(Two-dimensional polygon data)
^^^^^^^^

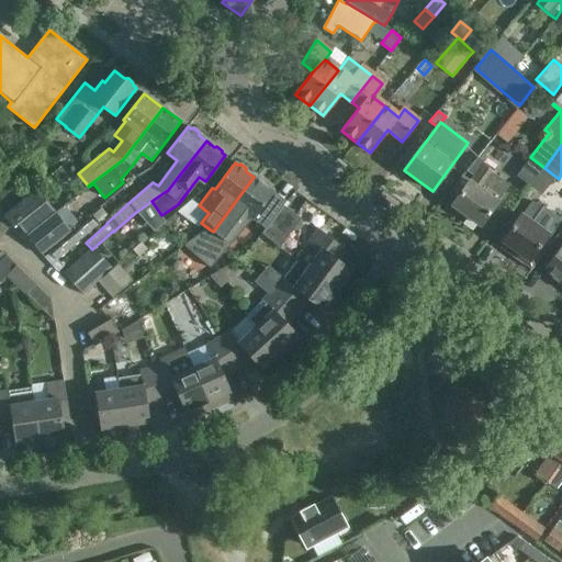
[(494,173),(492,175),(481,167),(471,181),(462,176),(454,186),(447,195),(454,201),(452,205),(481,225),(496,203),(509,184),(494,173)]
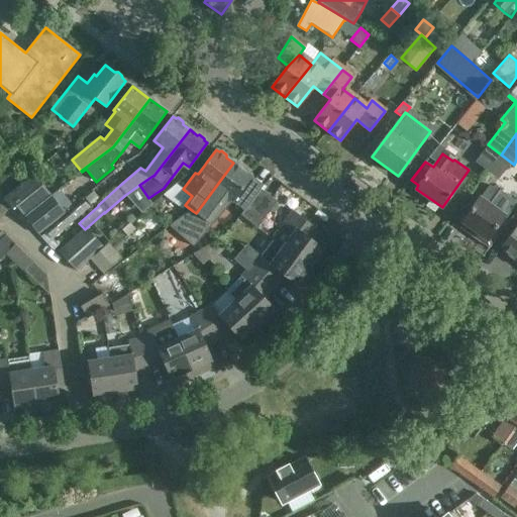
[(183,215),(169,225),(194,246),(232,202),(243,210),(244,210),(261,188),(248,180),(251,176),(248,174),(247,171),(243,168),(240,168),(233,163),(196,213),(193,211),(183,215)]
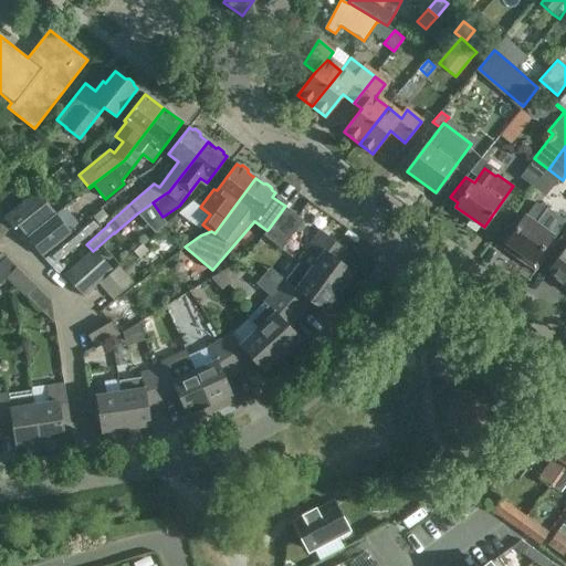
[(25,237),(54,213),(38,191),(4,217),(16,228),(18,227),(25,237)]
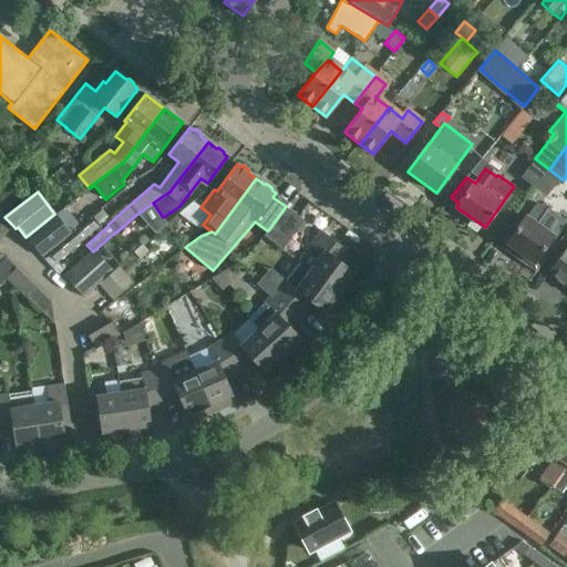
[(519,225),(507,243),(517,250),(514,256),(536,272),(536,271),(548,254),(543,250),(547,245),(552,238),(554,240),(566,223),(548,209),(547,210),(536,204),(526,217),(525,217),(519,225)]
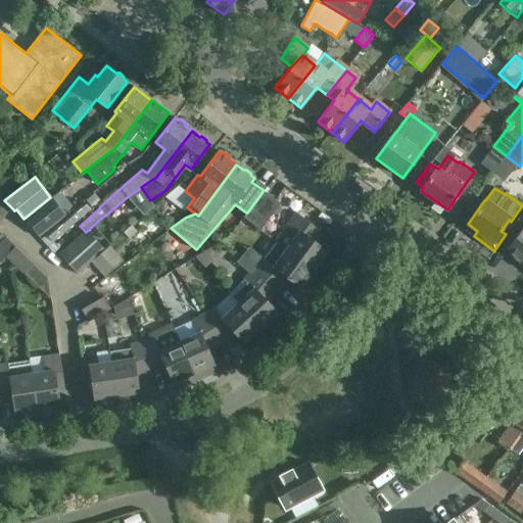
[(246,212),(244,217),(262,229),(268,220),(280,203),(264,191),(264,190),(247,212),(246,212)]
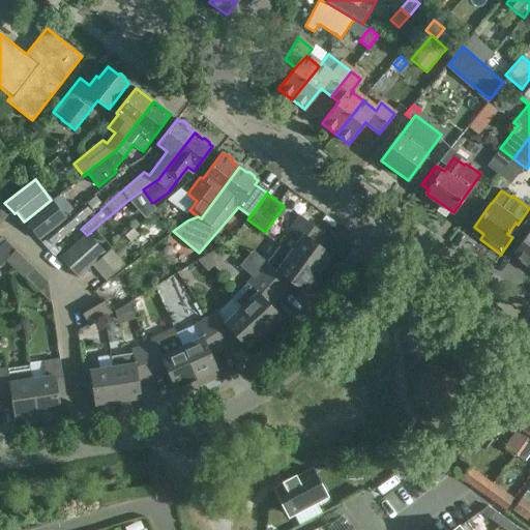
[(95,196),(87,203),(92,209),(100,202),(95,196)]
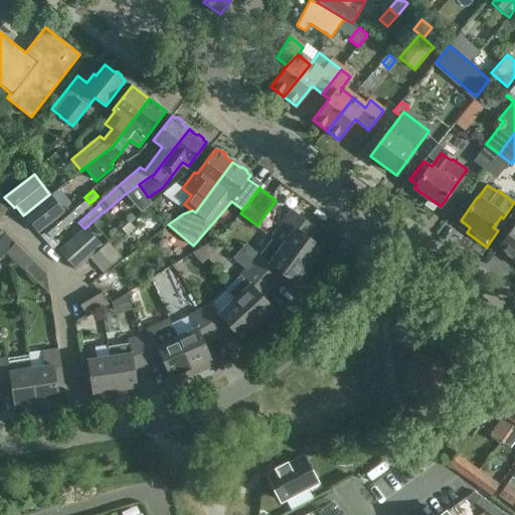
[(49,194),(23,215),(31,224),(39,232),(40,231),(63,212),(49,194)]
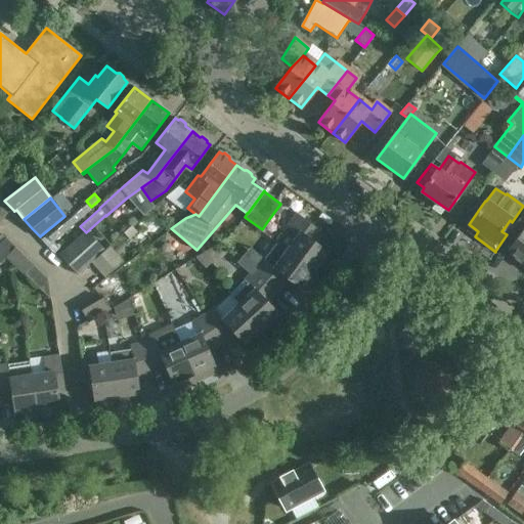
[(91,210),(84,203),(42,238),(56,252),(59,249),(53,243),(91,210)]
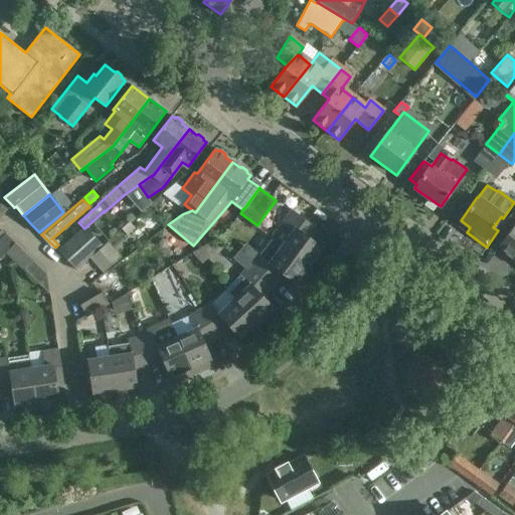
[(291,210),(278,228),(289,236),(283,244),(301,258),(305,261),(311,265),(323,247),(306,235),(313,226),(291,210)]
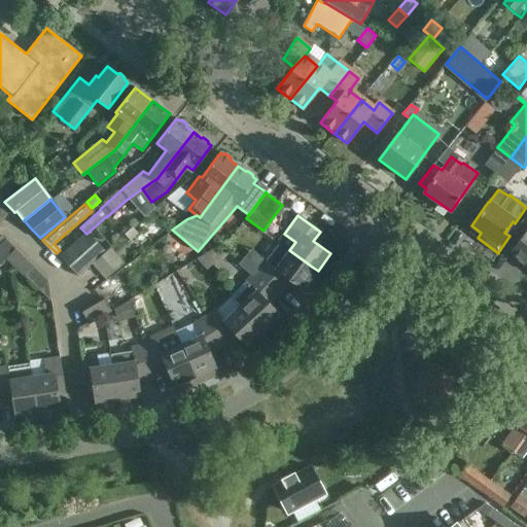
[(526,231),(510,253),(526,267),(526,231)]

^^^^^^^^

Exercise instructions => From the line that includes "[(49,194),(23,215),(31,224),(39,232),(40,231),(63,212),(49,194)]" on down to the last line of the entries above, set down each line exactly, leaving out the pictures.

Solution to this problem =>
[(49,194),(23,215),(31,224),(39,232),(40,231),(63,212),(49,194)]
[(91,210),(84,203),(42,238),(56,252),(59,249),(53,243),(91,210)]
[(291,210),(278,228),(289,236),(283,244),(301,258),(305,261),(311,265),(323,247),(306,235),(313,226),(291,210)]
[(526,231),(510,253),(526,267),(526,231)]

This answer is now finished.